-------- Excerpted records --------

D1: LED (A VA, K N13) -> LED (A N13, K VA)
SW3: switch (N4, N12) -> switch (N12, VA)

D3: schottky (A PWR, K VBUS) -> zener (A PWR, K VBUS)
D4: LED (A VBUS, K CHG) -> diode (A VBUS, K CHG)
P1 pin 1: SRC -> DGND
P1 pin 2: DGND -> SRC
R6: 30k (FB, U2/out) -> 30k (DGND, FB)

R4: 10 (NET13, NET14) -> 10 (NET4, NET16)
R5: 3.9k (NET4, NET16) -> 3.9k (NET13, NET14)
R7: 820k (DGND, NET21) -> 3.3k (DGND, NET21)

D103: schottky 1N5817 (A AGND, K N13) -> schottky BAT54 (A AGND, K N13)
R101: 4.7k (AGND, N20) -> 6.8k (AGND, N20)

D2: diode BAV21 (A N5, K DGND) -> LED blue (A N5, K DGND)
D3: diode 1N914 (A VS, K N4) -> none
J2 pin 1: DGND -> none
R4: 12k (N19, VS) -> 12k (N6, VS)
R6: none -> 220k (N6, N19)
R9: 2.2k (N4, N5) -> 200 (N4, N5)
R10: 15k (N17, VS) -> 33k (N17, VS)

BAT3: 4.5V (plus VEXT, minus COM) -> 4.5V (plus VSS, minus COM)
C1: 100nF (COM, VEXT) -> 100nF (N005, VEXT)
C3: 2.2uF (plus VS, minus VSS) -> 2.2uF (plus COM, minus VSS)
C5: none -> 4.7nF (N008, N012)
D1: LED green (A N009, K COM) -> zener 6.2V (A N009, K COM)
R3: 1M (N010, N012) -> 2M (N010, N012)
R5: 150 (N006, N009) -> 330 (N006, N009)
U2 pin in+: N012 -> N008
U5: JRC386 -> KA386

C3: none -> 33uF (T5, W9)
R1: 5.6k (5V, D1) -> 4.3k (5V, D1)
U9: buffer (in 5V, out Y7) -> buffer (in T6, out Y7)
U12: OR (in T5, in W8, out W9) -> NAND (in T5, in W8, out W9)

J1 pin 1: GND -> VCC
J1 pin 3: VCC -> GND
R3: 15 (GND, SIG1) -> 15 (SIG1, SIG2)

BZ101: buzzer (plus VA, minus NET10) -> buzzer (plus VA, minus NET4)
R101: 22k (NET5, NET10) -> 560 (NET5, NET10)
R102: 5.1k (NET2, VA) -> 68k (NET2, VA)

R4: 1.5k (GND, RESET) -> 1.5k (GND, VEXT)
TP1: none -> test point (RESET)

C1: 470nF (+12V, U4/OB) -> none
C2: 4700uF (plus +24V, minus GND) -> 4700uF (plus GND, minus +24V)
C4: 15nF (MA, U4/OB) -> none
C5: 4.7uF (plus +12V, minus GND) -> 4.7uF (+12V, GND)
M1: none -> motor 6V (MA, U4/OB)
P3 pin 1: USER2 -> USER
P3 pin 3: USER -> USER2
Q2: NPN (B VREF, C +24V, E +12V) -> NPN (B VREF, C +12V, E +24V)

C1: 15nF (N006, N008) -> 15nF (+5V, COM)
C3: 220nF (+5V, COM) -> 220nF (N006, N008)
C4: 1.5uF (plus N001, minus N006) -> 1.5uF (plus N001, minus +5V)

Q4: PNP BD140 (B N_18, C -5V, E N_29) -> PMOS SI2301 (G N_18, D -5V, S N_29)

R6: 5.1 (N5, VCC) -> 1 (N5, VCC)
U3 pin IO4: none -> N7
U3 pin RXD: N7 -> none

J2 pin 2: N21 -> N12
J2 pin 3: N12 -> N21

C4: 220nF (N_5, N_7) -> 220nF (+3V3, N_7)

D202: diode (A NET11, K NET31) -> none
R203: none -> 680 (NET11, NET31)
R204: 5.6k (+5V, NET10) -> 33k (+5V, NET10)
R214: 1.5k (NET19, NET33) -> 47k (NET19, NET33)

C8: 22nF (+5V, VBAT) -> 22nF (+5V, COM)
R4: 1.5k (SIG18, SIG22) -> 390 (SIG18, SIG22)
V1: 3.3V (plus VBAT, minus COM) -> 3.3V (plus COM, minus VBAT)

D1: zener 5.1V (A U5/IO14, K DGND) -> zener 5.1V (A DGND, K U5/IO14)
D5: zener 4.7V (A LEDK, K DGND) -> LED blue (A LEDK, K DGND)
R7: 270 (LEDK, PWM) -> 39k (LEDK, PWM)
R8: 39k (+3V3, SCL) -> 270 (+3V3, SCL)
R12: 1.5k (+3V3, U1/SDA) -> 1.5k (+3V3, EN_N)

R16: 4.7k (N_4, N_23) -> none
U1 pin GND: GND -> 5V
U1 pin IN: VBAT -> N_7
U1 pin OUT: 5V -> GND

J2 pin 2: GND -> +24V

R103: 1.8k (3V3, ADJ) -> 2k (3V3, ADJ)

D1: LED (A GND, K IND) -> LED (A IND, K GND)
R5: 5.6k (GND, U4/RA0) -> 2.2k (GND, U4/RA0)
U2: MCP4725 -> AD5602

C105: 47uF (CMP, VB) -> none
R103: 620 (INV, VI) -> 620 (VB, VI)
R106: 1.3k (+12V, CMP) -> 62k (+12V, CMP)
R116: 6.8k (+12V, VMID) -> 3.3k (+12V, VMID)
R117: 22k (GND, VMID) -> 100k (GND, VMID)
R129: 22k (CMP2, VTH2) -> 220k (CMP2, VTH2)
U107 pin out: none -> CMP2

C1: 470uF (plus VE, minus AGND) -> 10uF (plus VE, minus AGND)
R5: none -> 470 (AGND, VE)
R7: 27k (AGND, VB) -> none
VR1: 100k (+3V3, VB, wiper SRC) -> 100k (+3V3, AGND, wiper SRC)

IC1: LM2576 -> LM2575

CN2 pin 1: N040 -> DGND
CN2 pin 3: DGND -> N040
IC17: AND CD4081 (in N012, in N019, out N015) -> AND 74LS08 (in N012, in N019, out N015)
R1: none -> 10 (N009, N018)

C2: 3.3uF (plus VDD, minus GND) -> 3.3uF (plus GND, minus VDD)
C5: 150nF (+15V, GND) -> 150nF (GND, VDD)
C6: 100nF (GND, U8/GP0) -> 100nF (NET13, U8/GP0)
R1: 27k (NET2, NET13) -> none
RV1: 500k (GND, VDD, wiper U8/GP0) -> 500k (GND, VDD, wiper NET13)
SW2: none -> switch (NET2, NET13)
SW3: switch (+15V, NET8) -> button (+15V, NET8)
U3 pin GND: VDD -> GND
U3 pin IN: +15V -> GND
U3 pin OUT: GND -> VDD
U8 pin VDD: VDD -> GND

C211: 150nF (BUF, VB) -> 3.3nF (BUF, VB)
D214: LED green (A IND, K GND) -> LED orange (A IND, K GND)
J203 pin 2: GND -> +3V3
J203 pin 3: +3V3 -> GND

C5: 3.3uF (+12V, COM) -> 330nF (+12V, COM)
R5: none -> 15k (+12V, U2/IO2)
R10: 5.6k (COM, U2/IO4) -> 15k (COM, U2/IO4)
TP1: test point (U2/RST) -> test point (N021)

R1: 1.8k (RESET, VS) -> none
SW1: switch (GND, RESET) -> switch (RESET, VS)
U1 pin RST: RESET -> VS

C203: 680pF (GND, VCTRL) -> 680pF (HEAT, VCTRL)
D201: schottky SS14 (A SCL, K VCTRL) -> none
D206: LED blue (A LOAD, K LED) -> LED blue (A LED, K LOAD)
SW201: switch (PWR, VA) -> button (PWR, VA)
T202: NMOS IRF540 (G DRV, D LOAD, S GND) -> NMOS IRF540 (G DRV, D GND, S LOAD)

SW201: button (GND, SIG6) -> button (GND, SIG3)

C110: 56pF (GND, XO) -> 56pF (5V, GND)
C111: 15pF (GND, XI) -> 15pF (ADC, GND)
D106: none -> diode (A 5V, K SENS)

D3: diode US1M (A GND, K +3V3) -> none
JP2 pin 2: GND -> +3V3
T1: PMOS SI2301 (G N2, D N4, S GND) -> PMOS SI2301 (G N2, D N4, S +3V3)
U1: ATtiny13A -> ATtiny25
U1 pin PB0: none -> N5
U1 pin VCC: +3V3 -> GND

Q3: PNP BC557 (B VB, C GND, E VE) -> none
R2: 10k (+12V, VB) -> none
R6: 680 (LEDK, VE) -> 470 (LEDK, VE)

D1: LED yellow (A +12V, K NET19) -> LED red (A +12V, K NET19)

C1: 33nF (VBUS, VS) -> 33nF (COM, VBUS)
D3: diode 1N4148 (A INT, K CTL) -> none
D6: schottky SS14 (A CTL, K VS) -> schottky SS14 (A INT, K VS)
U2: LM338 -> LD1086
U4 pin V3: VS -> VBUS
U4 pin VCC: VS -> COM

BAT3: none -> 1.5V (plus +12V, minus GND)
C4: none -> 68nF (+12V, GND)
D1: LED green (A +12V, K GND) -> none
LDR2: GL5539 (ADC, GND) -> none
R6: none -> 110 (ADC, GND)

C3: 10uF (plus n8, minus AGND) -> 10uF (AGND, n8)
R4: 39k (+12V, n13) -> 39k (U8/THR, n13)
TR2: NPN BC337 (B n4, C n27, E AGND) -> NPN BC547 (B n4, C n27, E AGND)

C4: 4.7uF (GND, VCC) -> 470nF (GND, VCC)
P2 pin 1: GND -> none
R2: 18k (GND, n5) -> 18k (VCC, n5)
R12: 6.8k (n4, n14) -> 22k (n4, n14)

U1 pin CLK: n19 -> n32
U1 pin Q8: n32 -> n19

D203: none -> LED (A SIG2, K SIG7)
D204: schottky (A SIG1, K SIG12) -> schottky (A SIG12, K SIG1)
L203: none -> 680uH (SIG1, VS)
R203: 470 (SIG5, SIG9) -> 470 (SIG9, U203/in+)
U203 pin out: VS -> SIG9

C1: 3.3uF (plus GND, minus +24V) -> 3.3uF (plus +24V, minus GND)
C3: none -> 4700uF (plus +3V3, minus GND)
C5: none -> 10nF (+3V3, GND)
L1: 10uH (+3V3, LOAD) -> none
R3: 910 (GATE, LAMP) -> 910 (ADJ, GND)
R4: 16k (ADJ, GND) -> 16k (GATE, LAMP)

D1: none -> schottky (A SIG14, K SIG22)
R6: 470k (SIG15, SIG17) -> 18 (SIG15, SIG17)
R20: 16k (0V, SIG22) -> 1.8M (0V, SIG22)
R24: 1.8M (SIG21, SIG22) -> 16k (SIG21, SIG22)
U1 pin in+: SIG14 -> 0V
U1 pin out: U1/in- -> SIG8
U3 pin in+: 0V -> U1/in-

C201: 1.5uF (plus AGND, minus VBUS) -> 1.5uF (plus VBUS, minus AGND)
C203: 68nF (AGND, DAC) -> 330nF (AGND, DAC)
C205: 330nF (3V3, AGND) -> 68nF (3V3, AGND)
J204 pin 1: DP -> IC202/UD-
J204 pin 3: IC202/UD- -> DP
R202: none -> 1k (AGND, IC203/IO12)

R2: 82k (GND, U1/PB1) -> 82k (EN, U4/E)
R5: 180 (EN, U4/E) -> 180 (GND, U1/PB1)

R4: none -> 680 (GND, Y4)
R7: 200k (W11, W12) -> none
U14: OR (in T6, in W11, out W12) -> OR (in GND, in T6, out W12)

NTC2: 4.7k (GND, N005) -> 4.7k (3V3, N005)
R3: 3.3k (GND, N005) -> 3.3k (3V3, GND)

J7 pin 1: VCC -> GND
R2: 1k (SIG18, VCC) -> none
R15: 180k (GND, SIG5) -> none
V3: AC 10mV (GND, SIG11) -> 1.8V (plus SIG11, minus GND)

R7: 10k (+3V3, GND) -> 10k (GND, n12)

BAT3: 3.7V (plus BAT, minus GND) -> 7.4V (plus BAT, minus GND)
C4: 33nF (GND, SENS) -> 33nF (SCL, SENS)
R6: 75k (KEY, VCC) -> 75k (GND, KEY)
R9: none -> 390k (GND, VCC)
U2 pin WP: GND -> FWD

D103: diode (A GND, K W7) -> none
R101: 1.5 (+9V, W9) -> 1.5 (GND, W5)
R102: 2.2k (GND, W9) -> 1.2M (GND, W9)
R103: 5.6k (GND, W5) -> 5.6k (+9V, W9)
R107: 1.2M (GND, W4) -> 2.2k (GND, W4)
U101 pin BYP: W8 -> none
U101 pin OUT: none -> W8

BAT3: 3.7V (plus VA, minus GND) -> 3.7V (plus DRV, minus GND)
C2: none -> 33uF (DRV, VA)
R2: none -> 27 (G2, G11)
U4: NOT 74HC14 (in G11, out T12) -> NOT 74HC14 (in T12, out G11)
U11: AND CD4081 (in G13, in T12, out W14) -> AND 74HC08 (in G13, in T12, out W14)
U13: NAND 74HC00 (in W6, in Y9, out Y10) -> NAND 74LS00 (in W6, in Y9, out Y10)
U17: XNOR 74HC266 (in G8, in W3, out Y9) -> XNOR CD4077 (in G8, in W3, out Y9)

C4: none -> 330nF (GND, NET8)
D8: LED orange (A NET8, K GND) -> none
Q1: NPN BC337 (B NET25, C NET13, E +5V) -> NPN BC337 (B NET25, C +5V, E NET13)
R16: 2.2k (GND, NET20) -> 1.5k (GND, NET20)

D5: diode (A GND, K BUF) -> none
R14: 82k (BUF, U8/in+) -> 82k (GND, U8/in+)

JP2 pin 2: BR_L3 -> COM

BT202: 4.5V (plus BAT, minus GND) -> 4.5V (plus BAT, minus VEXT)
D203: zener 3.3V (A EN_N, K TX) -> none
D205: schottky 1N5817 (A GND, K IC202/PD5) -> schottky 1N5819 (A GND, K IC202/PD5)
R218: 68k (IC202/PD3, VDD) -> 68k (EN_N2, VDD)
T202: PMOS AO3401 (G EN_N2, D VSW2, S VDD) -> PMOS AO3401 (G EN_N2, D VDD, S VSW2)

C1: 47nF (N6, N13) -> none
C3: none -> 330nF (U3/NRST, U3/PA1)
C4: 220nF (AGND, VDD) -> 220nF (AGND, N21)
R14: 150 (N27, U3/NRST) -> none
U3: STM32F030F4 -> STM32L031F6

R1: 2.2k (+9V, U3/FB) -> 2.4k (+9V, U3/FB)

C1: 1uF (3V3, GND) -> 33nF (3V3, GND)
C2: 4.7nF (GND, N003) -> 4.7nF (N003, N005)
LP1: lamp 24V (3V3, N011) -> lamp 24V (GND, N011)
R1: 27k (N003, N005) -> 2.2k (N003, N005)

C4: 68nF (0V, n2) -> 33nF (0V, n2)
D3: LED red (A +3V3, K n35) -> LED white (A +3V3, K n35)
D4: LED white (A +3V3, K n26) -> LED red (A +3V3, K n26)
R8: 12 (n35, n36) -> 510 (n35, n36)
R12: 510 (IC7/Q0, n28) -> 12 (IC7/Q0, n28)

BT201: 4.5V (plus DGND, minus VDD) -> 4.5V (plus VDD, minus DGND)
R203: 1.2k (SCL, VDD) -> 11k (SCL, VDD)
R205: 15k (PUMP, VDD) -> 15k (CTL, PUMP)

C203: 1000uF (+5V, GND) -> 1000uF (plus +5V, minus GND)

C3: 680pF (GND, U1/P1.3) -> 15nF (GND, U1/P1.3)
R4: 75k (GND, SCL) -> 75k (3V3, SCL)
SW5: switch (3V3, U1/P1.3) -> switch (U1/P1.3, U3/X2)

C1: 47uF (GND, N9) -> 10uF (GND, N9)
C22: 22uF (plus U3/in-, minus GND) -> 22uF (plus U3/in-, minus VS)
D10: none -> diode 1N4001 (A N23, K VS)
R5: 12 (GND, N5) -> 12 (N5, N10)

--------

== Problem requirements ==
Could you restate, word for word, the lines above from the one with "C4: 220nF (N_5, N_7) -> 220nF (+3V3, N_7)" to the one with "R4: 1.5k (SIG18, SIG22) -> 390 (SIG18, SIG22)", both included?

== Response for this exercise ==
C4: 220nF (N_5, N_7) -> 220nF (+3V3, N_7)

D202: diode (A NET11, K NET31) -> none
R203: none -> 680 (NET11, NET31)
R204: 5.6k (+5V, NET10) -> 33k (+5V, NET10)
R214: 1.5k (NET19, NET33) -> 47k (NET19, NET33)

C8: 22nF (+5V, VBAT) -> 22nF (+5V, COM)
R4: 1.5k (SIG18, SIG22) -> 390 (SIG18, SIG22)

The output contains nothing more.